START Working data

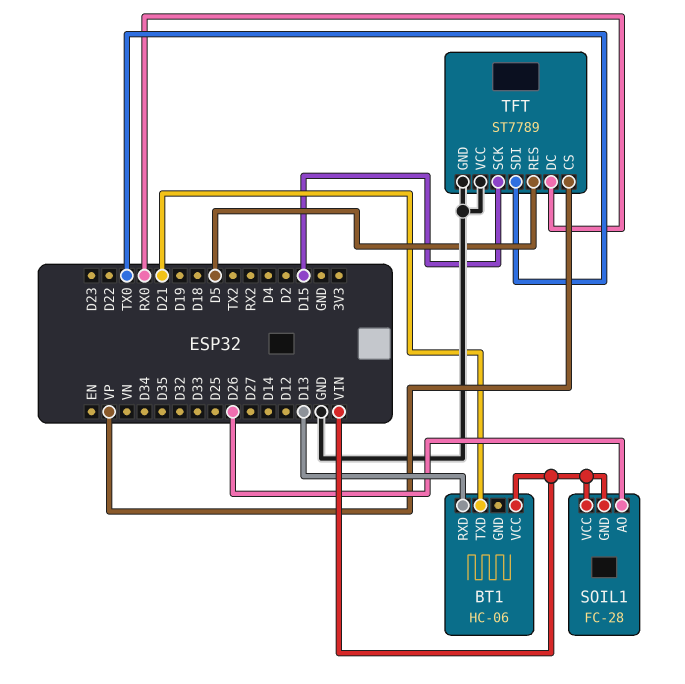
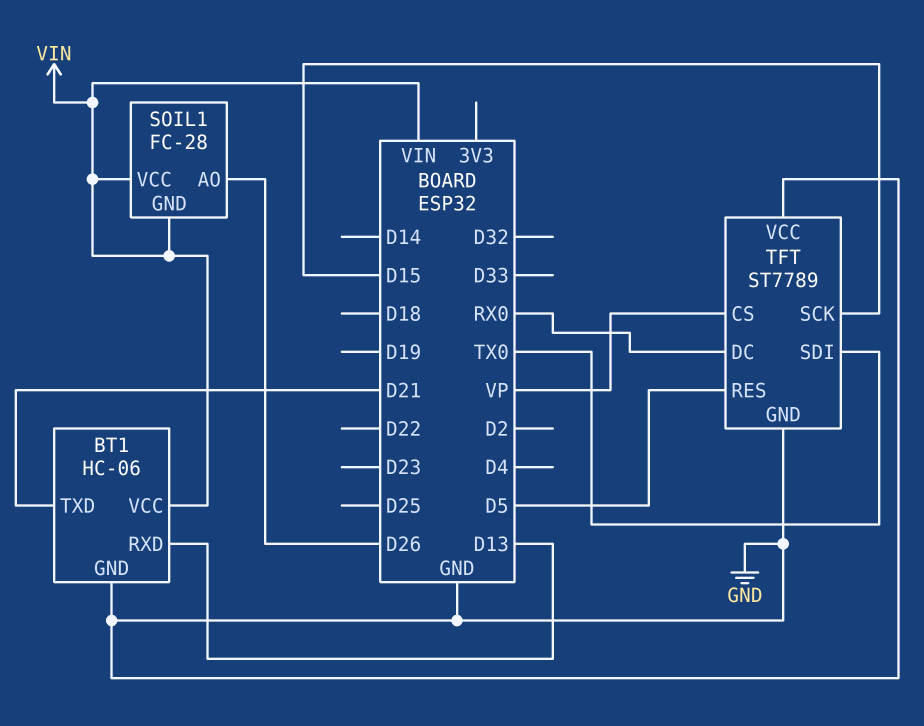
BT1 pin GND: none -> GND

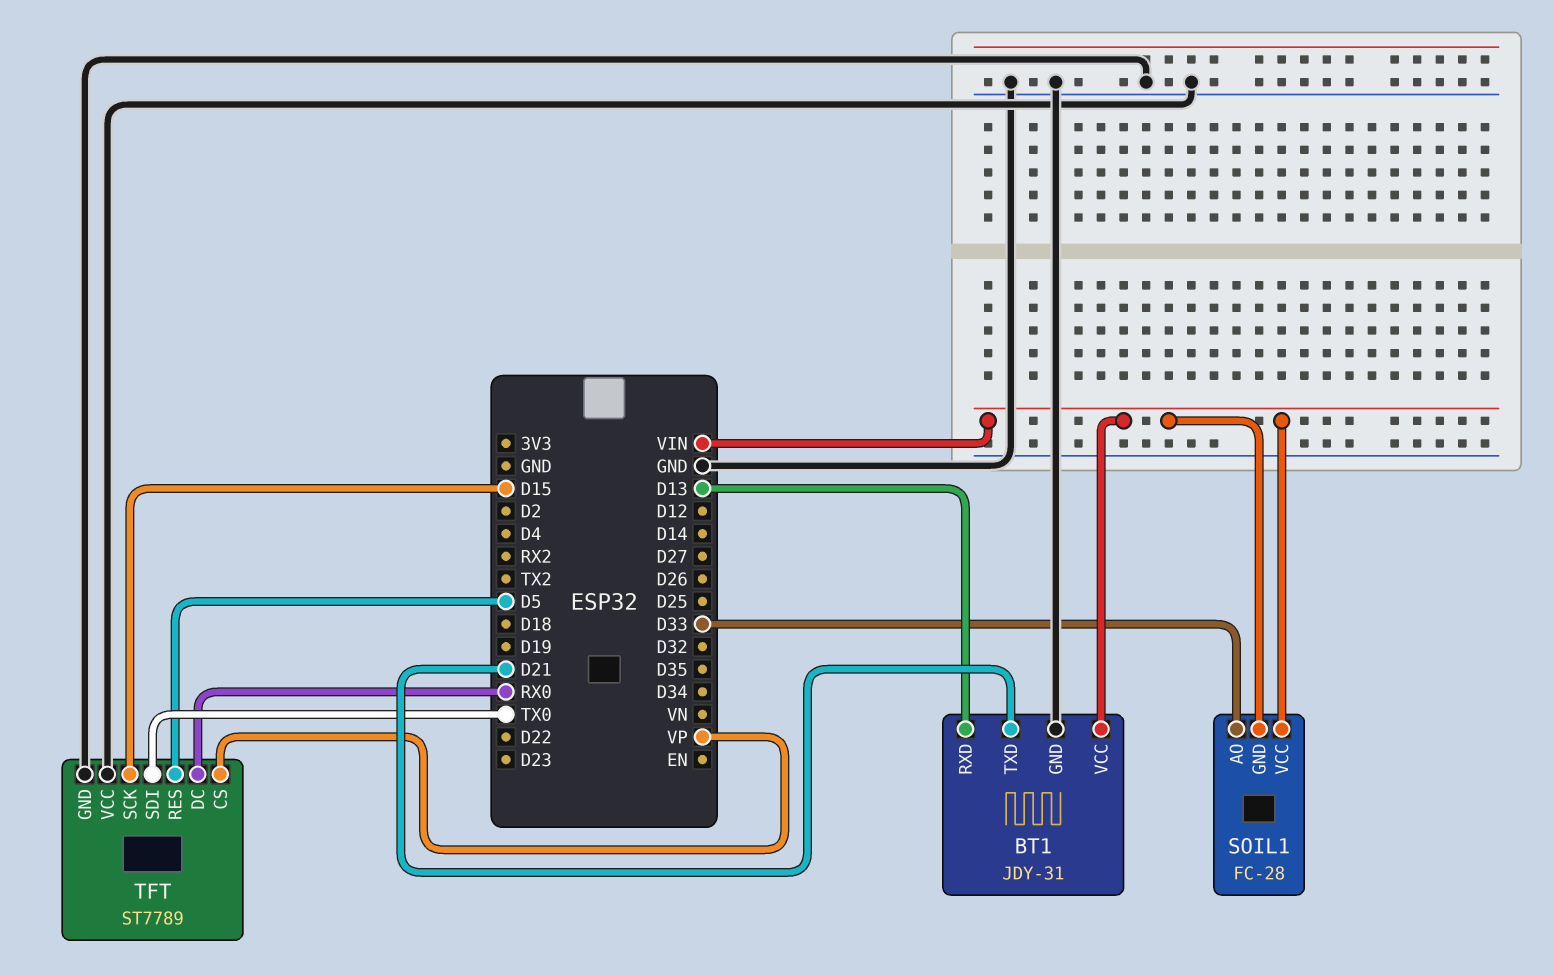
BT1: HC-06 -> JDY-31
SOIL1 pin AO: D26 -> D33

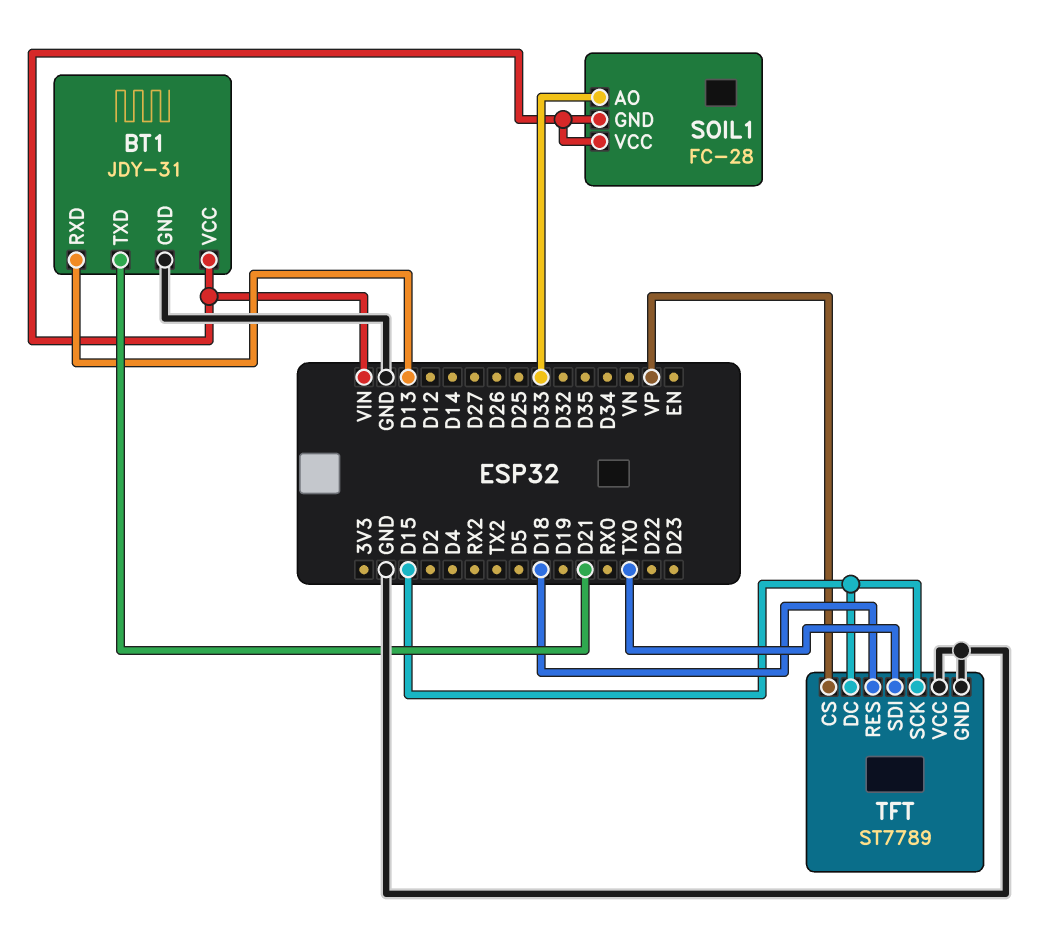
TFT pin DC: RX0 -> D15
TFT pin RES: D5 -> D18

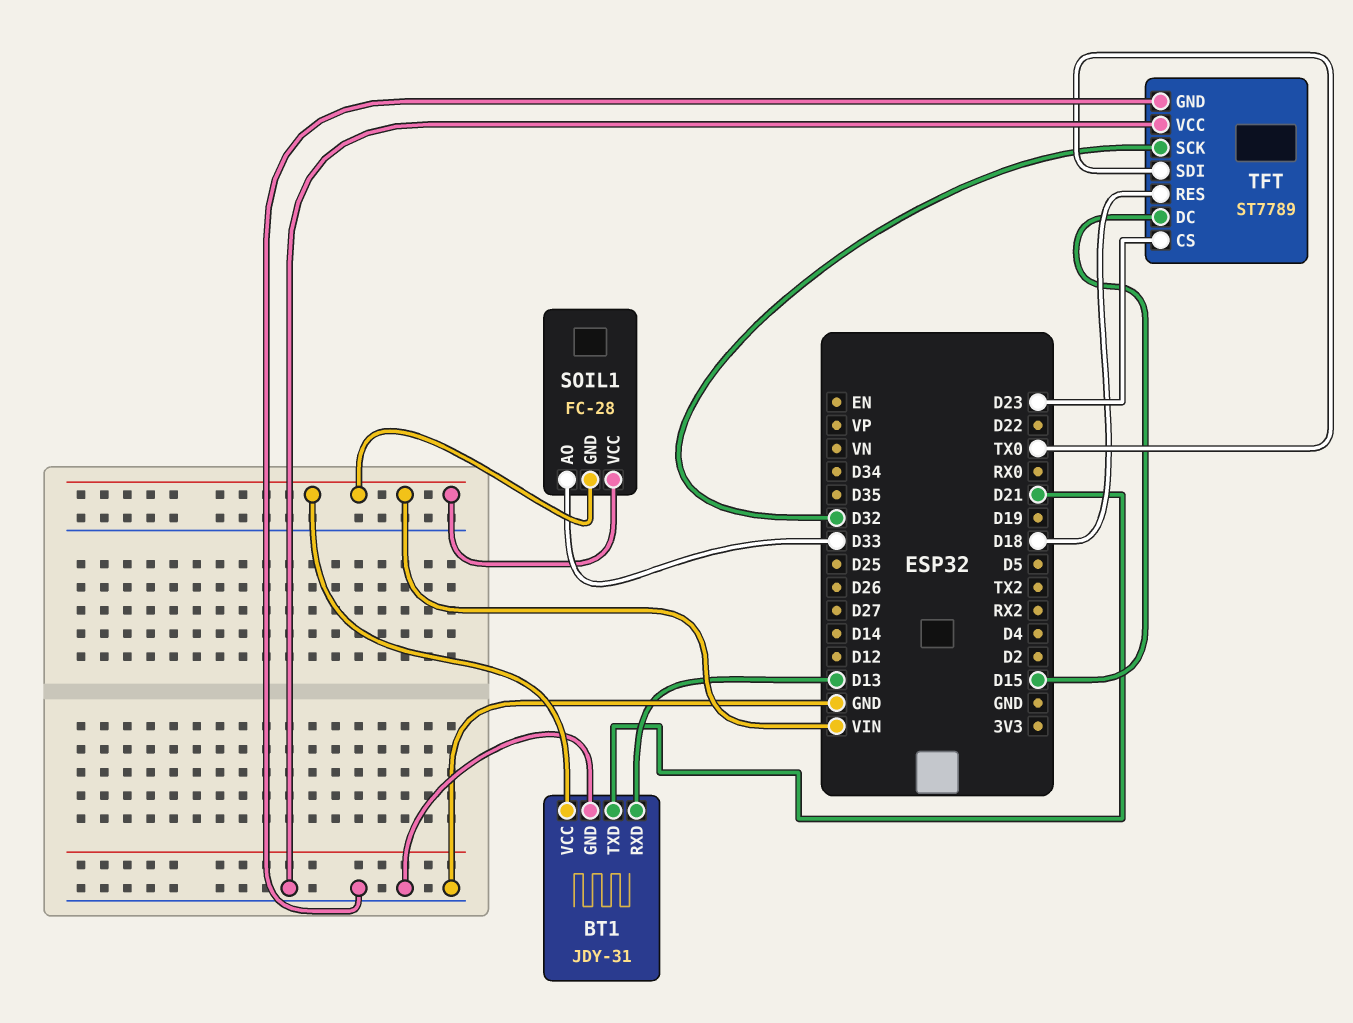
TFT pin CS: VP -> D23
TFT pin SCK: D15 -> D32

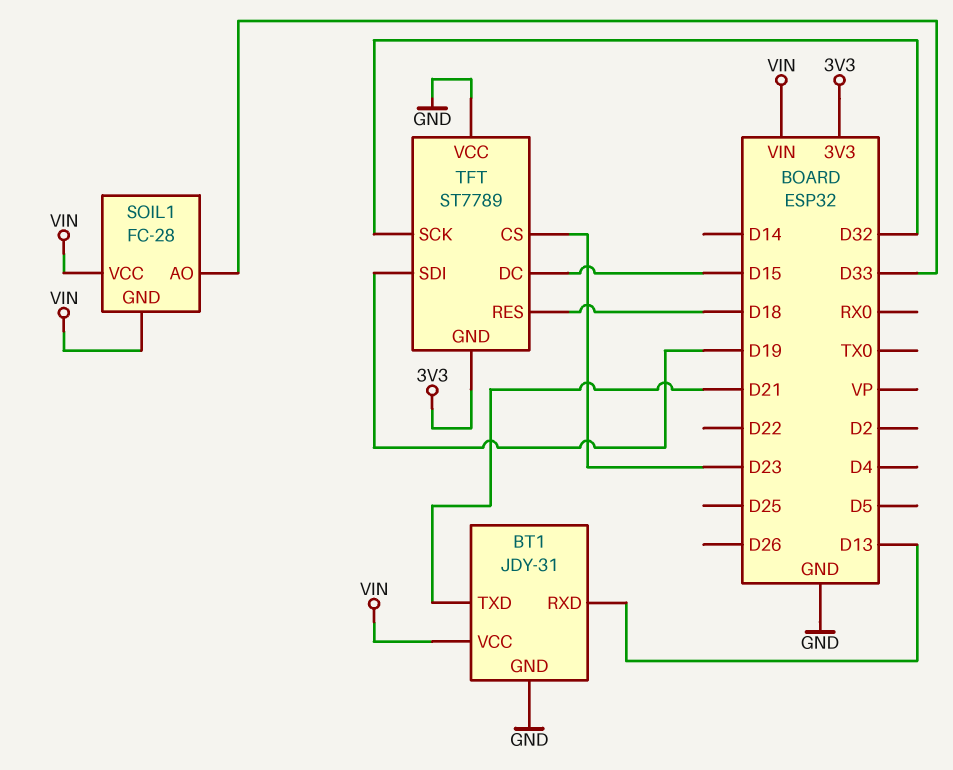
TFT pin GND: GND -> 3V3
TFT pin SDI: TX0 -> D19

END Working data

What you should do:
Your reply should consist of the data, transcribed exactly, and should hold no pictures.

Solution for this problem:
BT1 pin GND: none -> GND

BT1: HC-06 -> JDY-31
SOIL1 pin AO: D26 -> D33

TFT pin DC: RX0 -> D15
TFT pin RES: D5 -> D18

TFT pin CS: VP -> D23
TFT pin SCK: D15 -> D32

TFT pin GND: GND -> 3V3
TFT pin SDI: TX0 -> D19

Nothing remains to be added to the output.